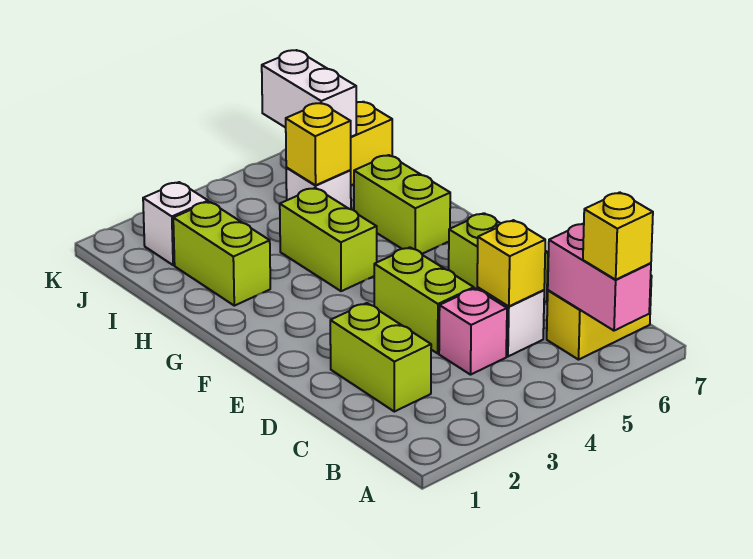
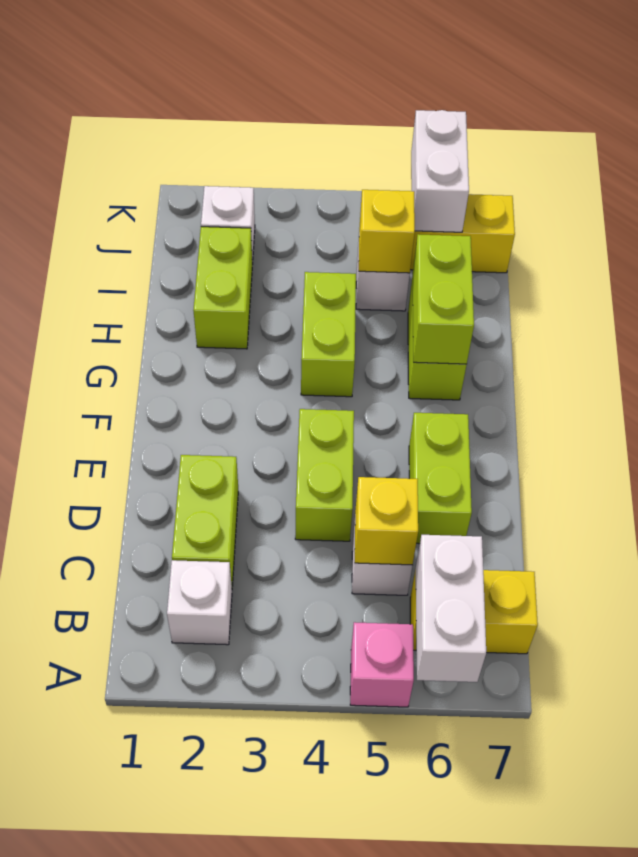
pink brick A6:B6 level 2 -> white brick A6:B6 level 2
yellow brick A6 level 3 -> none
none -> white brick B2 level 1
pink brick C4 level 1 -> pink brick A5 level 1
none -> lime brick G6:H6 level 2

━━━━━━━━━━━━━━━━━━━━━━━━━━━━━━

### Problem requirements
Each line from the one with "pink brick C4" through the last line of the material is to be retyped exactly, and no other line is.

### Answer area
pink brick C4 level 1 -> pink brick A5 level 1
none -> lime brick G6:H6 level 2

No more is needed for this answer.